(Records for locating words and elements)
· · ·
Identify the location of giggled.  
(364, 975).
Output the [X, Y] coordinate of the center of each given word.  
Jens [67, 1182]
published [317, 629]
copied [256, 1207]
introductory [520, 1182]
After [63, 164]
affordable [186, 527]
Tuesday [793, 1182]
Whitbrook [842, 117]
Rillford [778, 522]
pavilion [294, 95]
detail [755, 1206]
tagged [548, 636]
· · ·
■ **EXERCISE DETAILS**: Please gather every line in the records that contains the word "given", and copy each of those lines.

■ **TASK RESULT**:
Output the [X, Y] coordinate of the center of each given word.  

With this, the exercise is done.